• Required action:
Take the material below from its first line through the line containing "162] | x0.43 |" and, please, write those lines again exactly.
------------------------------------------------
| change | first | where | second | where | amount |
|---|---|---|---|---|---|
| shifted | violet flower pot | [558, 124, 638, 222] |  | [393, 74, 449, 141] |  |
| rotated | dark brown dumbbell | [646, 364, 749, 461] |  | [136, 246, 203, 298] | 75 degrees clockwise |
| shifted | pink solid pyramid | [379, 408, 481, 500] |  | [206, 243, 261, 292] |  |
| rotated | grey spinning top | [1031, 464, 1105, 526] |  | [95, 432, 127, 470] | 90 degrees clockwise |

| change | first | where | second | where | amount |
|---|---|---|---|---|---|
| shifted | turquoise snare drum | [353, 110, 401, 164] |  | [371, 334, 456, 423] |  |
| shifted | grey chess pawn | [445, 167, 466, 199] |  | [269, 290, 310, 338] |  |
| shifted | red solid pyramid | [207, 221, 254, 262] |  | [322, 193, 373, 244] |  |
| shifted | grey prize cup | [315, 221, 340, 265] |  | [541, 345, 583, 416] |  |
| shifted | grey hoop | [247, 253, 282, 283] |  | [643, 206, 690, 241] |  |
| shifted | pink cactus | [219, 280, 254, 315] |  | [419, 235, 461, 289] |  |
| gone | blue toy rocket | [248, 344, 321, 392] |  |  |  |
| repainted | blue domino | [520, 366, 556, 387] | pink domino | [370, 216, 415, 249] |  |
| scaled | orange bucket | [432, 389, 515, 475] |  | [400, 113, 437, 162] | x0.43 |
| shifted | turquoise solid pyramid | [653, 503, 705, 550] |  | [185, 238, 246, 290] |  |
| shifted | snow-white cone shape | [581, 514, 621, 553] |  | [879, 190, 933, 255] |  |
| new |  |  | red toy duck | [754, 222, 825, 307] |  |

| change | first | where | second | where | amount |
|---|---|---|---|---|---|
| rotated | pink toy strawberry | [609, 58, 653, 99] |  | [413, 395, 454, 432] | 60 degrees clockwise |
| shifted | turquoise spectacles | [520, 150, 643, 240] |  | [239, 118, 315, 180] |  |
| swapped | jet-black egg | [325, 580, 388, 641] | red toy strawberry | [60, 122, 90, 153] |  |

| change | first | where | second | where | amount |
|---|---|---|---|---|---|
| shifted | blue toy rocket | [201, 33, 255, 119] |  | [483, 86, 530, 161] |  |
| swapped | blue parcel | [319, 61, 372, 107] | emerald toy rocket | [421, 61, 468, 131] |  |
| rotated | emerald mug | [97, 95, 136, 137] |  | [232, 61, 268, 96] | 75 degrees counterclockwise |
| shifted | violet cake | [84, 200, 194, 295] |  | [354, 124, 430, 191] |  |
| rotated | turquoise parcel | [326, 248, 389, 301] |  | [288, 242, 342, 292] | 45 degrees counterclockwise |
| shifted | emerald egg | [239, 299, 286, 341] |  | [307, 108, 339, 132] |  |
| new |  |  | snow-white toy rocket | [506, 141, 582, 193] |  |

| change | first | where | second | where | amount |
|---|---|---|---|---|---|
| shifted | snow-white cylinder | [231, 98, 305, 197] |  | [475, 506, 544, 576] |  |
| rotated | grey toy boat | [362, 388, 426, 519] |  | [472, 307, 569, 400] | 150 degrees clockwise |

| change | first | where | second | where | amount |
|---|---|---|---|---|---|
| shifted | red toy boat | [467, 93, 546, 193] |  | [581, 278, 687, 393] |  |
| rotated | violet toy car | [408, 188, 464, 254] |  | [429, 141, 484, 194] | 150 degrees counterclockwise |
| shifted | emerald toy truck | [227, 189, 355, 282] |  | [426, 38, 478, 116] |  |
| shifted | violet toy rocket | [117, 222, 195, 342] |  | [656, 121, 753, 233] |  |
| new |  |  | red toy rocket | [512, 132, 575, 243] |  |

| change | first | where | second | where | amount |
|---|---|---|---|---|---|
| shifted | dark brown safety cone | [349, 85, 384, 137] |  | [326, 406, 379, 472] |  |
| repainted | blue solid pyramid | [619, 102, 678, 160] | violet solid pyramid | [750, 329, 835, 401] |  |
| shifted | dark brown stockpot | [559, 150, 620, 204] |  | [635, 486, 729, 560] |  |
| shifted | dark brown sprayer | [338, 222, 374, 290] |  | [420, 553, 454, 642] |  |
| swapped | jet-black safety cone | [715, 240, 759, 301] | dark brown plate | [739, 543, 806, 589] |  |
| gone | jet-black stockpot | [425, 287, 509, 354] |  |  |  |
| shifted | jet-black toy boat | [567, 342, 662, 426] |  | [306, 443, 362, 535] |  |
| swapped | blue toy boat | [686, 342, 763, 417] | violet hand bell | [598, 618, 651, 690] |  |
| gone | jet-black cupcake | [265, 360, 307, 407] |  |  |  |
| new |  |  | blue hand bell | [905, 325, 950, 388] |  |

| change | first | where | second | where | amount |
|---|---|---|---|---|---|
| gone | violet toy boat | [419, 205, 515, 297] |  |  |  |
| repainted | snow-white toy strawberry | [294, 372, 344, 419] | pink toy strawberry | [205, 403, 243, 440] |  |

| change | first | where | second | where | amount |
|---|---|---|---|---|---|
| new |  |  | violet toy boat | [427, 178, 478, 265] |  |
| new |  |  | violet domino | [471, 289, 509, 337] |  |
------------------------------------------------
• Exercise solution:
| change | first | where | second | where | amount |
|---|---|---|---|---|---|
| shifted | violet flower pot | [558, 124, 638, 222] |  | [393, 74, 449, 141] |  |
| rotated | dark brown dumbbell | [646, 364, 749, 461] |  | [136, 246, 203, 298] | 75 degrees clockwise |
| shifted | pink solid pyramid | [379, 408, 481, 500] |  | [206, 243, 261, 292] |  |
| rotated | grey spinning top | [1031, 464, 1105, 526] |  | [95, 432, 127, 470] | 90 degrees clockwise |

| change | first | where | second | where | amount |
|---|---|---|---|---|---|
| shifted | turquoise snare drum | [353, 110, 401, 164] |  | [371, 334, 456, 423] |  |
| shifted | grey chess pawn | [445, 167, 466, 199] |  | [269, 290, 310, 338] |  |
| shifted | red solid pyramid | [207, 221, 254, 262] |  | [322, 193, 373, 244] |  |
| shifted | grey prize cup | [315, 221, 340, 265] |  | [541, 345, 583, 416] |  |
| shifted | grey hoop | [247, 253, 282, 283] |  | [643, 206, 690, 241] |  |
| shifted | pink cactus | [219, 280, 254, 315] |  | [419, 235, 461, 289] |  |
| gone | blue toy rocket | [248, 344, 321, 392] |  |  |  |
| repainted | blue domino | [520, 366, 556, 387] | pink domino | [370, 216, 415, 249] |  |
| scaled | orange bucket | [432, 389, 515, 475] |  | [400, 113, 437, 162] | x0.43 |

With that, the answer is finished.